Every line of the records below that has the word "gift" should be copied.

....

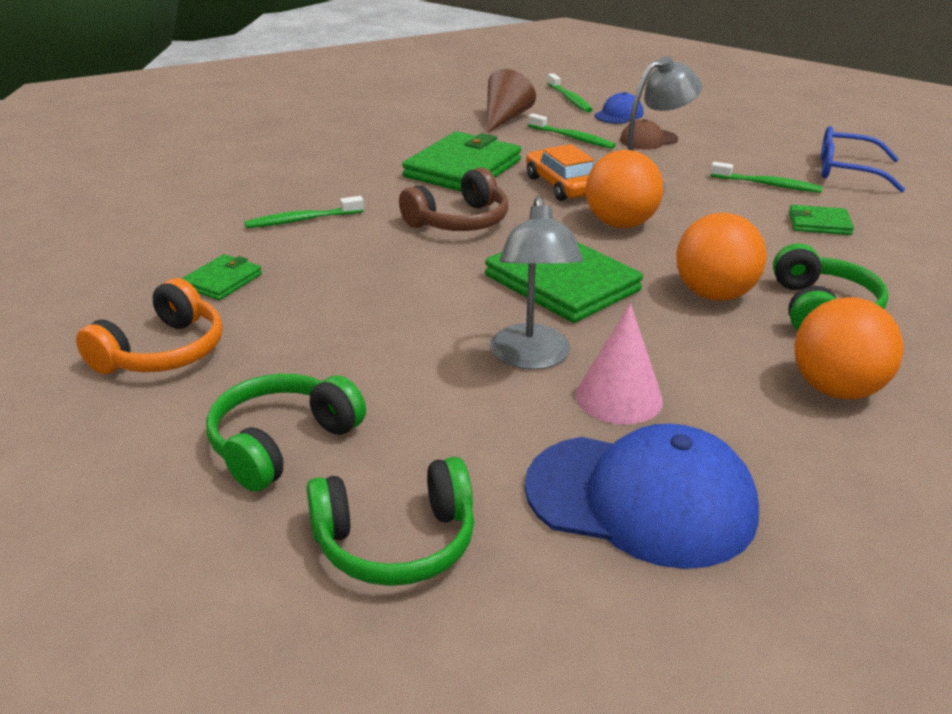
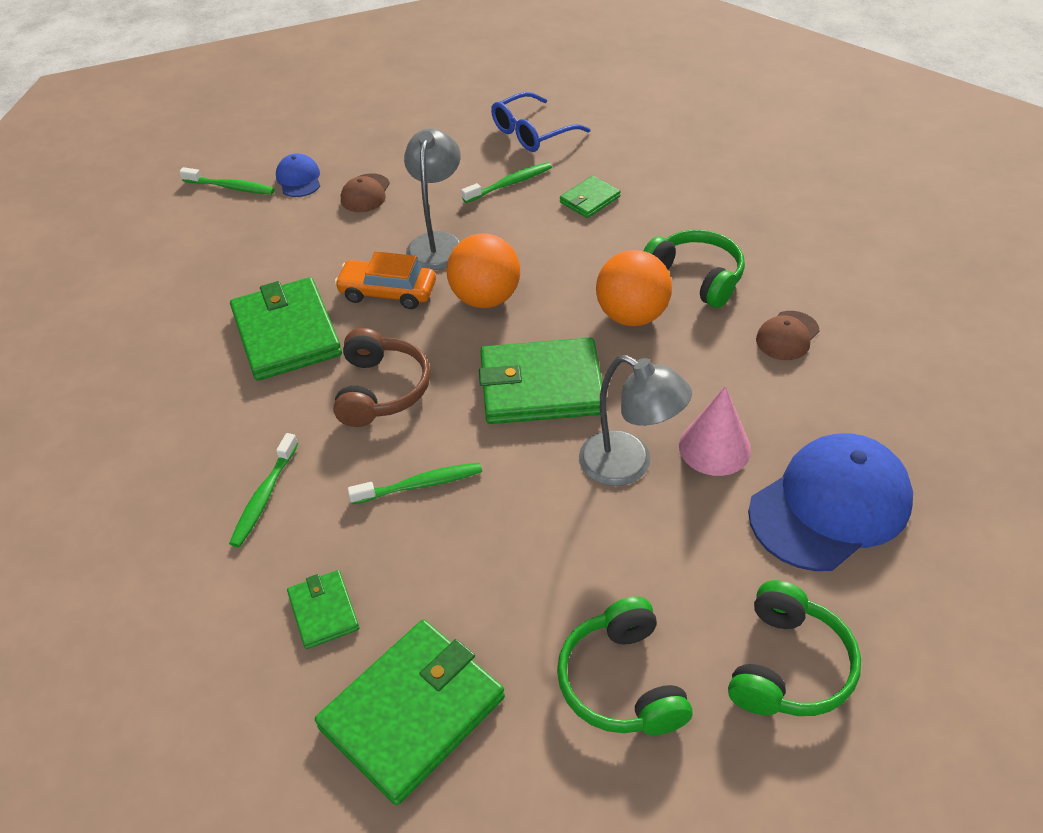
camera: 50 degrees left, 15 degrees up
(162, 352) = (412, 712): orange headphones -> green wallet
(504, 118) = (218, 249): brown cone -> none
(572, 138) = (309, 233): green toothbrush -> green toothbrush (420, 485)
(836, 389) = (787, 336): orange ball -> brown cap

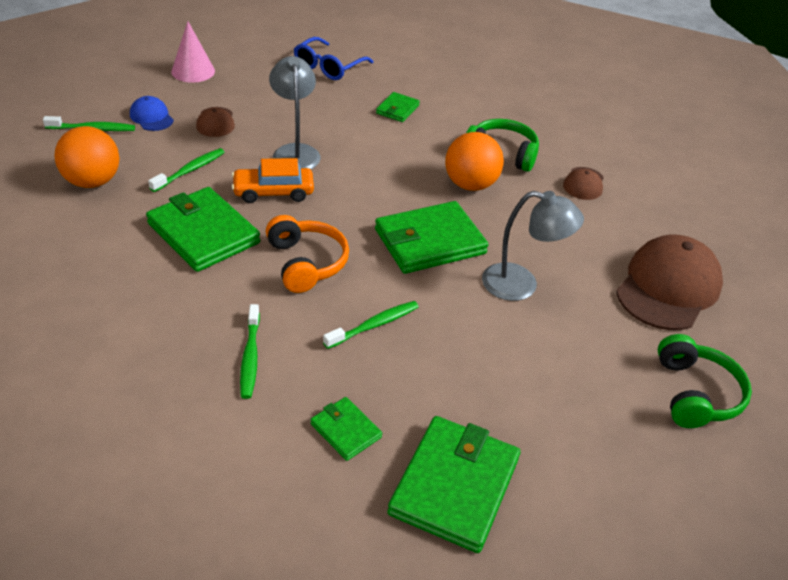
camera: 25 degrees left, 5 degrees down
(381, 390) = (306, 263): brown headphones -> orange headphones
(485, 298) = (354, 186): orange ball -> orange ball (92, 181)
(509, 184) = (330, 104): green toothbrush -> green toothbrush (190, 171)
(622, 682) = (593, 429): green headphones -> none
(714, 447) = (574, 263): pink cone -> pink cone (193, 71)
(830, 506) = (668, 287): blue cap -> brown cap

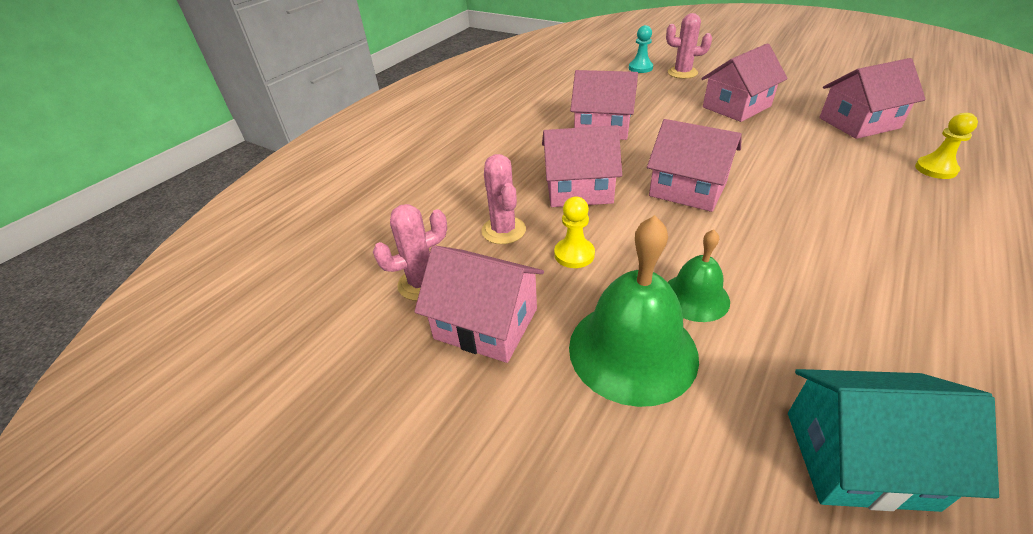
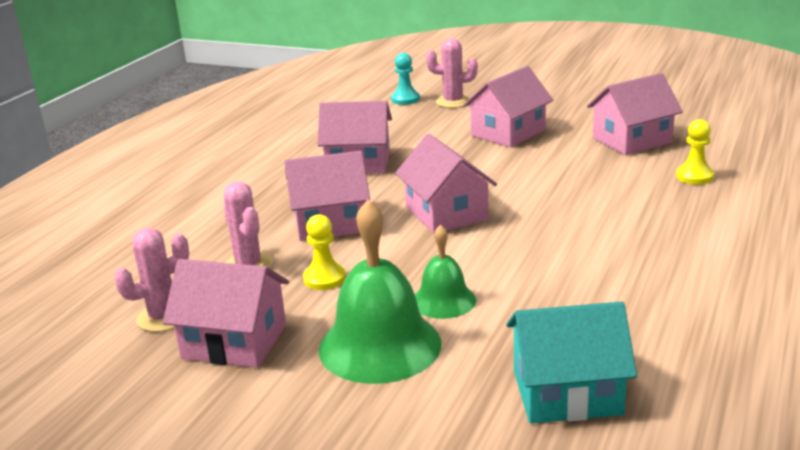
camera: 10 degrees left, 15 degrees down
(687, 189) = (446, 213): pink house -> pink house turned 45 degrees clockwise

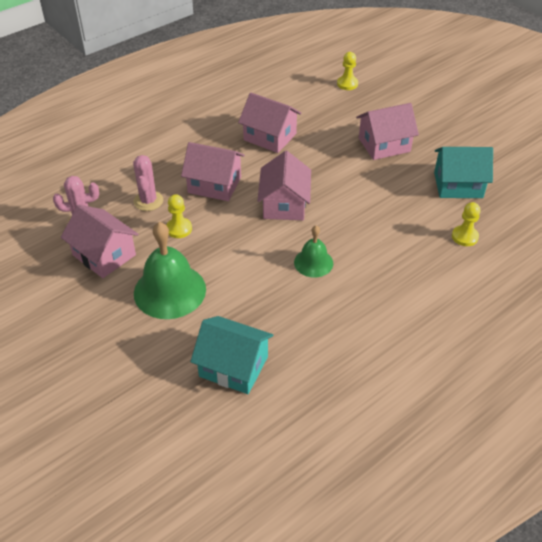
camera: 25 degrees right, 20 degrees up
(405, 99) = (347, 84): turquoise pawn -> yellow pawn
(443, 300) = (226, 273): green bell -> green bell (313, 262)
(453, 102) = (375, 99): pink cactus -> none
(632, 140) = (458, 185): pink house -> turquoise house

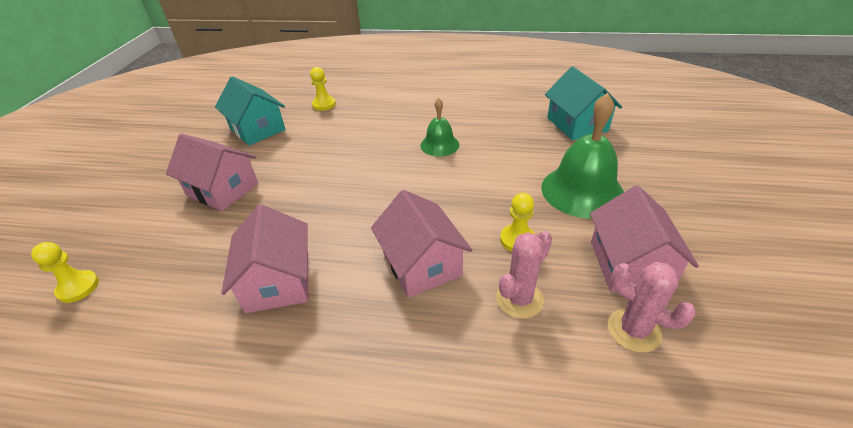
camera: 130 degrees left, 5 degrees down
(284, 204) = (390, 197): pink house -> none

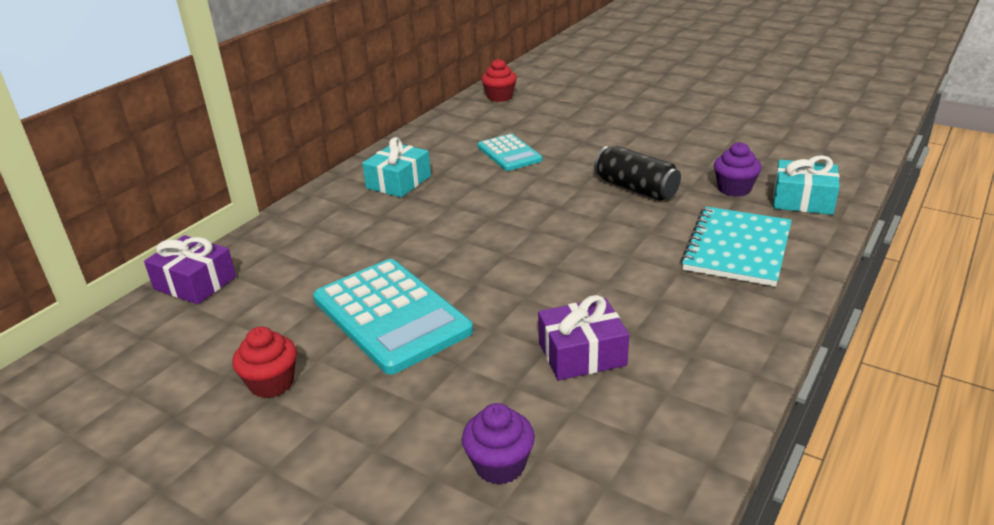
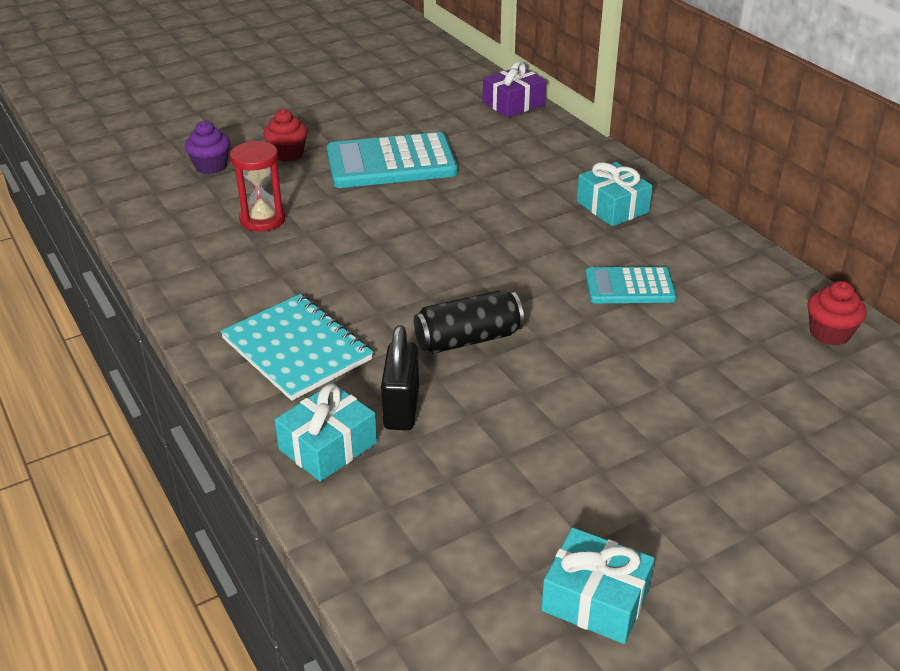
camera: 115 degrees right, 5 degrees up
(271, 383) = (365, 116): red cupcake -> red cupcake (287, 154)
(582, 354) = (262, 220): purple gift -> red hourglass
(734, 189) = (401, 408): purple cupcake -> black padlock
(779, 109) = (595, 599): none -> turquoise gift

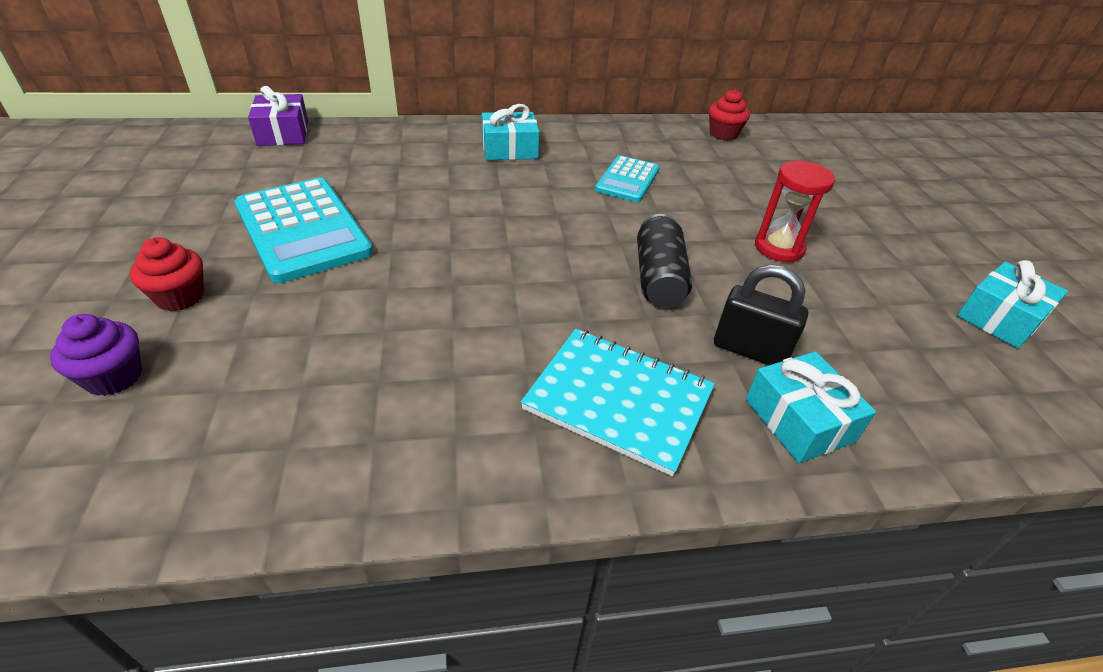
camera: 70 degrees left, 5 degrees up
(262, 220) = (317, 360): red hourglass -> red hourglass (779, 248)
(297, 349) = (618, 400): turquoise notebook -> turquoise notebook turned 45 degrees clockwise
(391, 163) = (303, 229): turquoise calculator -> turquoise calculator turned 45 degrees counterclockwise

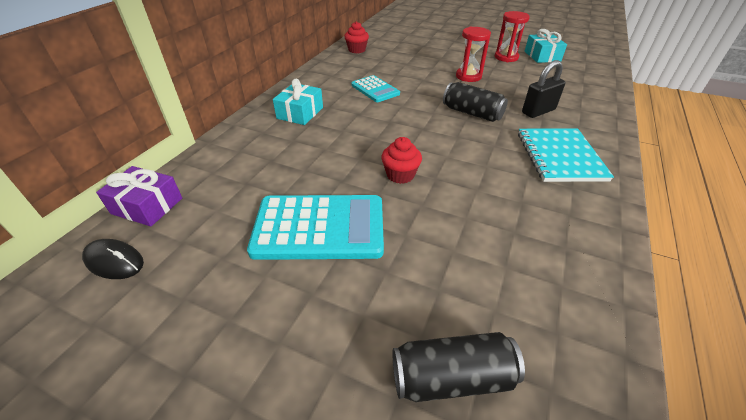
camera: 55 degrees left, 0 degrees up
(114, 377) = (452, 377): purple cupcake -> black can
(180, 297) = (363, 318): red cupcake -> red cupcake (400, 175)
(206, 148) = (114, 261): none -> black mouse
(618, 400) = (560, 156): turquoise notebook -> turquoise notebook turned 60 degrees counterclockwise
(799, 420) = (586, 118): turquoise gift -> none
(918, 273) = (506, 57): none -> red hourglass

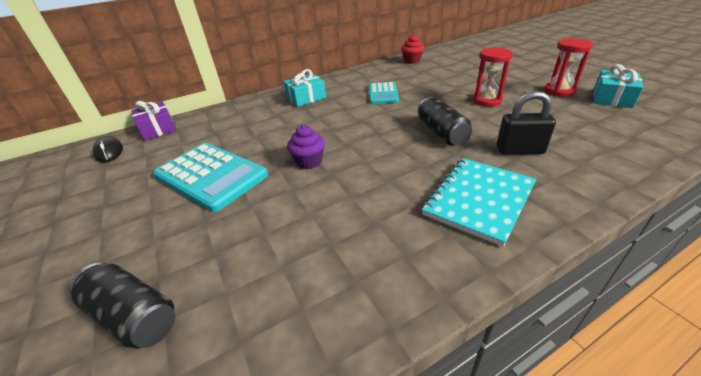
camera: 40 degrees right, 5 degrees down
(400, 175) = (309, 162): red cupcake -> purple cupcake

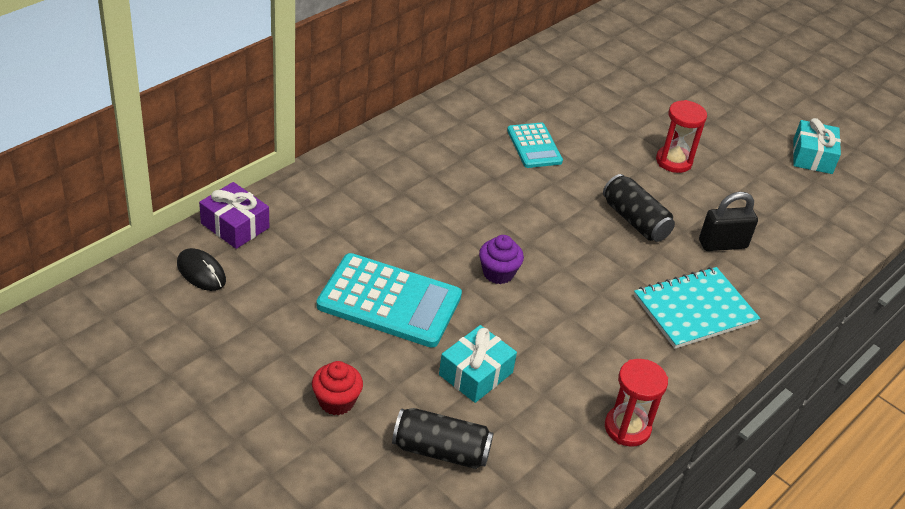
camera: 25 degrees left, 5 degrees up
(306, 98) = (424, 155): turquoise gift -> turquoise gift (475, 373)
(412, 61) = (547, 66): red cupcake -> red cupcake (336, 401)
(479, 200) = (694, 309): turquoise notebook -> turquoise notebook turned 45 degrees clockwise
(559, 91) = (755, 143): red hourglass -> red hourglass (627, 428)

....

:: TASK SOLUTION ::
(582, 354) = (262, 220): purple gift -> red hourglass
(779, 109) = (595, 599): none -> turquoise gift
(799, 420) = (586, 118): turquoise gift -> none
(306, 98) = (424, 155): turquoise gift -> turquoise gift (475, 373)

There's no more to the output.